* **Assignment**
Set down each line of the data below exactly.

* **Information provided**
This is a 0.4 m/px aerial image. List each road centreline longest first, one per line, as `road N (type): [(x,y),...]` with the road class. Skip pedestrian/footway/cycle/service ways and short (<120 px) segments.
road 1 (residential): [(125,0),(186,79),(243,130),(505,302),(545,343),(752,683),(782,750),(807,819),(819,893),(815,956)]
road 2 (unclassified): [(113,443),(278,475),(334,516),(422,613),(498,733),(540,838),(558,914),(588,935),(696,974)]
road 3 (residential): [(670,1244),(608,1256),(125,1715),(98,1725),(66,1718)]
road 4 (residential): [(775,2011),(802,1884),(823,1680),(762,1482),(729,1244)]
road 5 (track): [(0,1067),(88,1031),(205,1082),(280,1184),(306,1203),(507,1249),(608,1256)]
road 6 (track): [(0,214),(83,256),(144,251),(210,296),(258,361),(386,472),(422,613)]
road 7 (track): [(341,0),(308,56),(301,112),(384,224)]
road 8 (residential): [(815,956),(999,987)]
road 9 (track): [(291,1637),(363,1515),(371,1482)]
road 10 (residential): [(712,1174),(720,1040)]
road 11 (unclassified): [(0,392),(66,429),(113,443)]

* **Exercise solution**
This is a 0.4 m/px aerial image. List each road centreline longest first, one per line, as `road N (type): [(x,y),...]` with the road class. Skip pedestrian/footway/cycle/service ways and short (<120 px) segments.
road 1 (residential): [(125,0),(186,79),(243,130),(505,302),(545,343),(752,683),(782,750),(807,819),(819,893),(815,956)]
road 2 (unclassified): [(113,443),(278,475),(334,516),(422,613),(498,733),(540,838),(558,914),(588,935),(696,974)]
road 3 (residential): [(670,1244),(608,1256),(125,1715),(98,1725),(66,1718)]
road 4 (residential): [(775,2011),(802,1884),(823,1680),(762,1482),(729,1244)]
road 5 (track): [(0,1067),(88,1031),(205,1082),(280,1184),(306,1203),(507,1249),(608,1256)]
road 6 (track): [(0,214),(83,256),(144,251),(210,296),(258,361),(386,472),(422,613)]
road 7 (track): [(341,0),(308,56),(301,112),(384,224)]
road 8 (residential): [(815,956),(999,987)]
road 9 (track): [(291,1637),(363,1515),(371,1482)]
road 10 (residential): [(712,1174),(720,1040)]
road 11 (unclassified): [(0,392),(66,429),(113,443)]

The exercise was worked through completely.